### Work to be completed
Please return every record exactly as written, leaving out the pictures.

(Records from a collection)
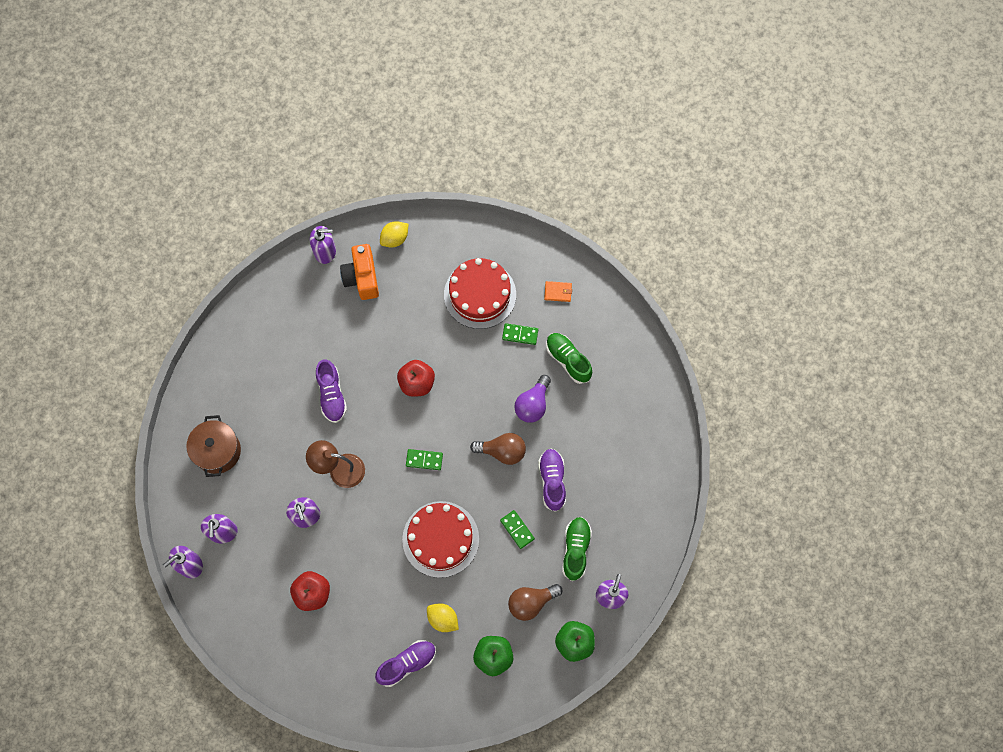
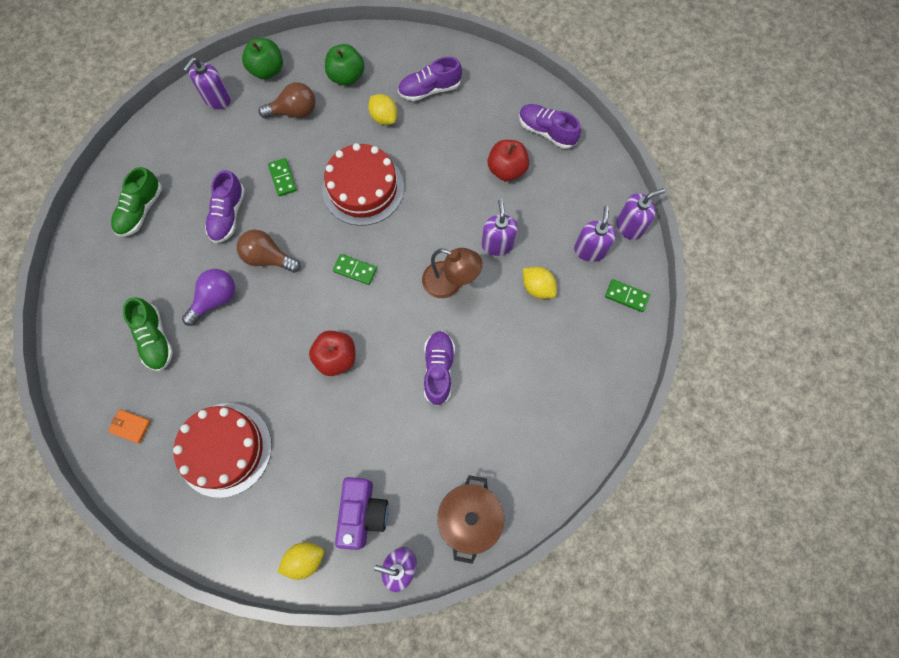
camera: 165 degrees left, 0 degrees up
(217, 451) = (583, 338): brown pot -> brown pot (469, 518)
(263, 485) = (537, 287): none -> yellow lemon
(282, 645) = (546, 132): none -> purple shoe
(362, 278) = (363, 513): orange camera -> purple camera
(520, 334) = (197, 384): green domino -> green domino (626, 296)
(576, 549) = (232, 146): green shoe -> green shoe (141, 210)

### Answer below
camera: 165 degrees left, 0 degrees up
(217, 451) = (583, 338): brown pot -> brown pot (469, 518)
(263, 485) = (537, 287): none -> yellow lemon
(282, 645) = (546, 132): none -> purple shoe
(362, 278) = (363, 513): orange camera -> purple camera
(520, 334) = (197, 384): green domino -> green domino (626, 296)
(576, 549) = (232, 146): green shoe -> green shoe (141, 210)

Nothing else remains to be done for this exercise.